* _Task to carry out_
Beginning at the line that includes "brown semicircle: (270, 785)", print each remaining line of the data word for word. Output nothing else.

* _Material supplied_
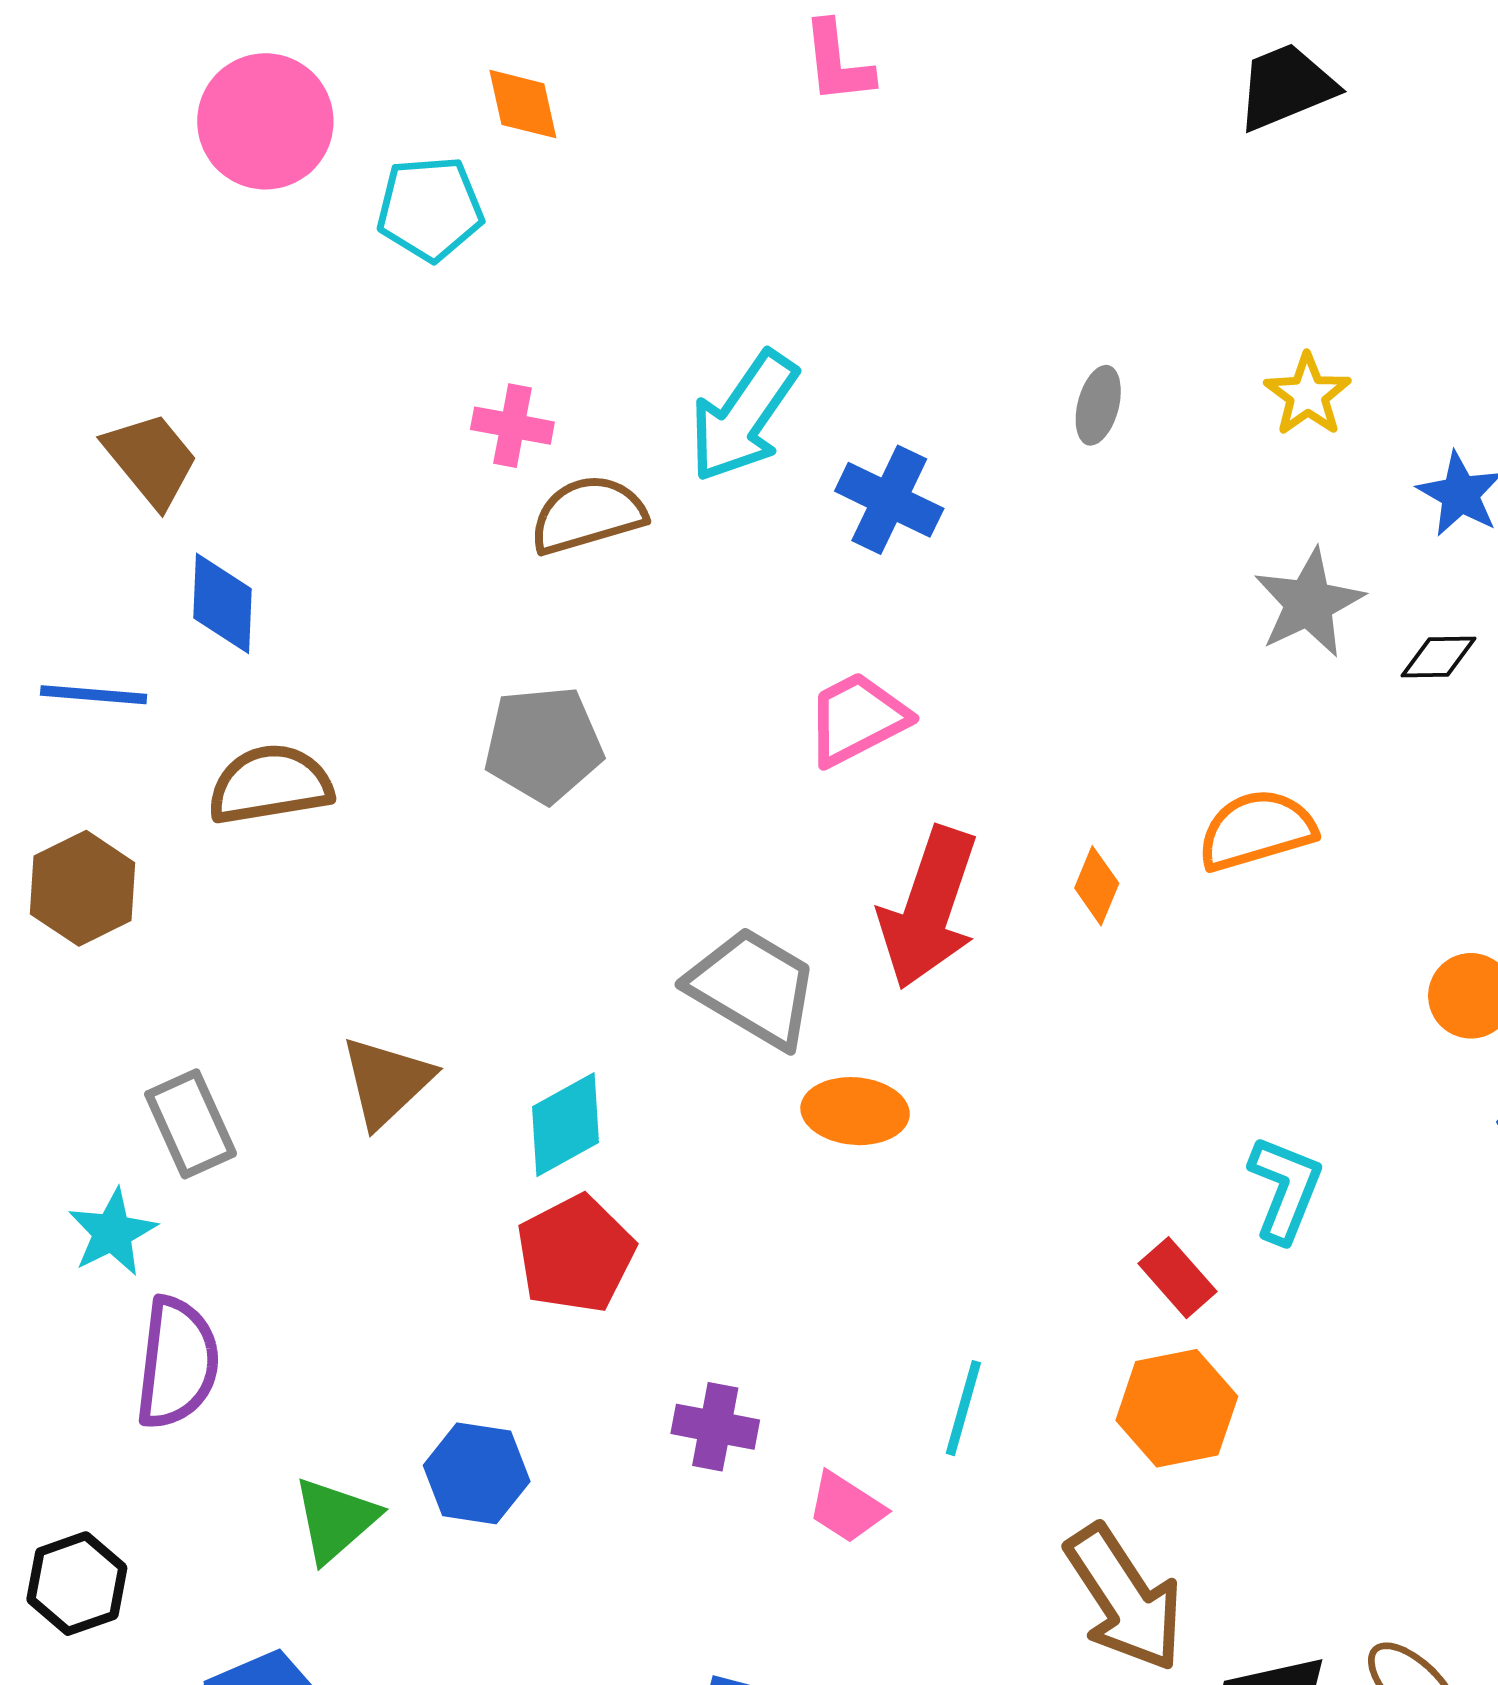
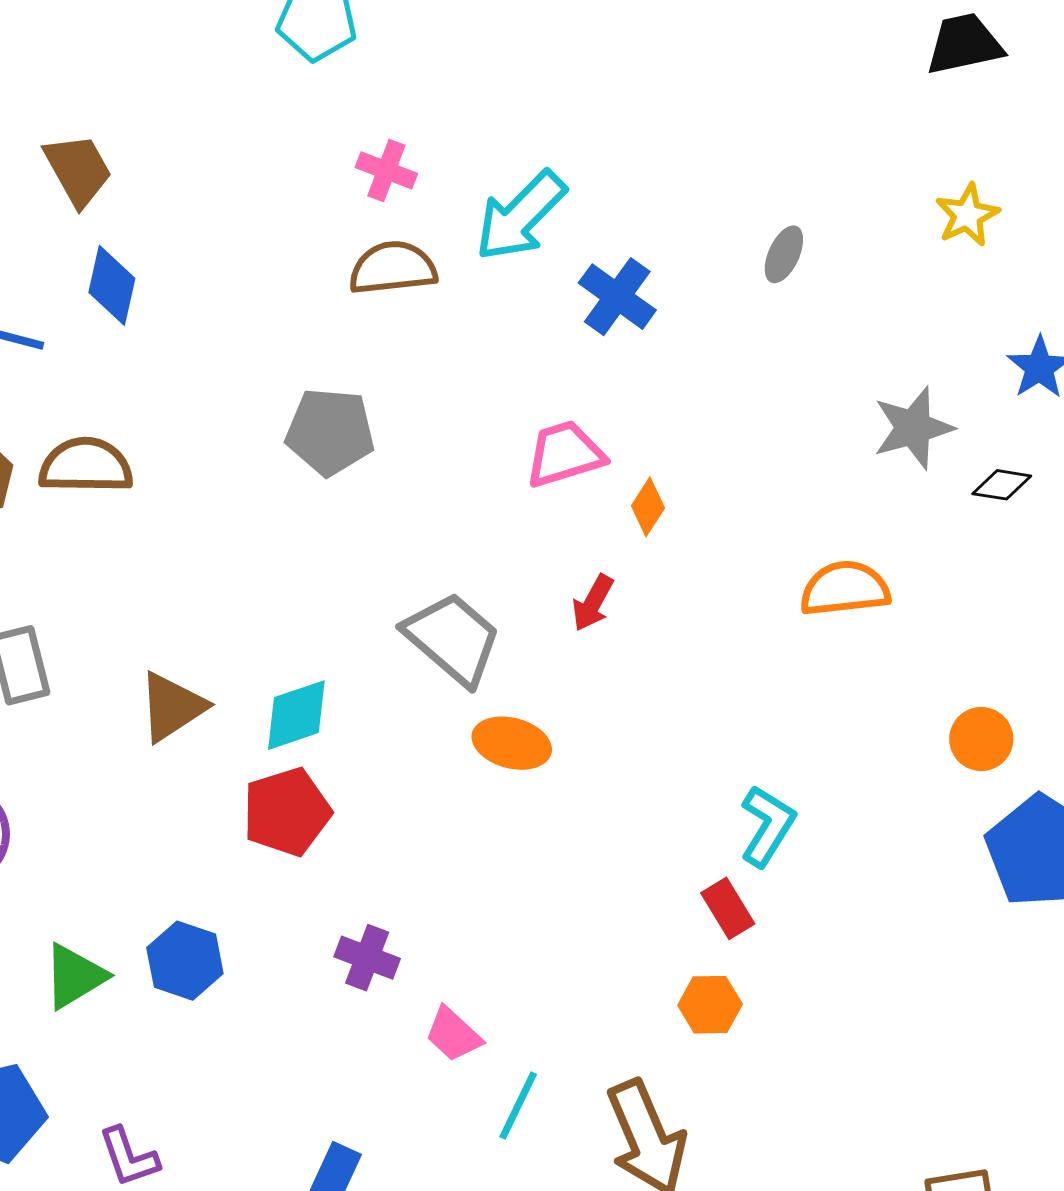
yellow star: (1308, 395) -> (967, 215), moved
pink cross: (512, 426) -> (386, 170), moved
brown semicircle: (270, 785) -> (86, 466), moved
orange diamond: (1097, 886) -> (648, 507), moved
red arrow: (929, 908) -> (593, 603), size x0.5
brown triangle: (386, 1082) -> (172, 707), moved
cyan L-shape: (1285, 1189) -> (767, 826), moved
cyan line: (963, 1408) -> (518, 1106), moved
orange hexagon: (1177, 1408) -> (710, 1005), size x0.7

* _Exercise answer_
brown semicircle: (270, 785) -> (86, 466), moved
orange diamond: (1097, 886) -> (648, 507), moved
red arrow: (929, 908) -> (593, 603), size x0.5
brown triangle: (386, 1082) -> (172, 707), moved
cyan L-shape: (1285, 1189) -> (767, 826), moved
cyan line: (963, 1408) -> (518, 1106), moved
orange hexagon: (1177, 1408) -> (710, 1005), size x0.7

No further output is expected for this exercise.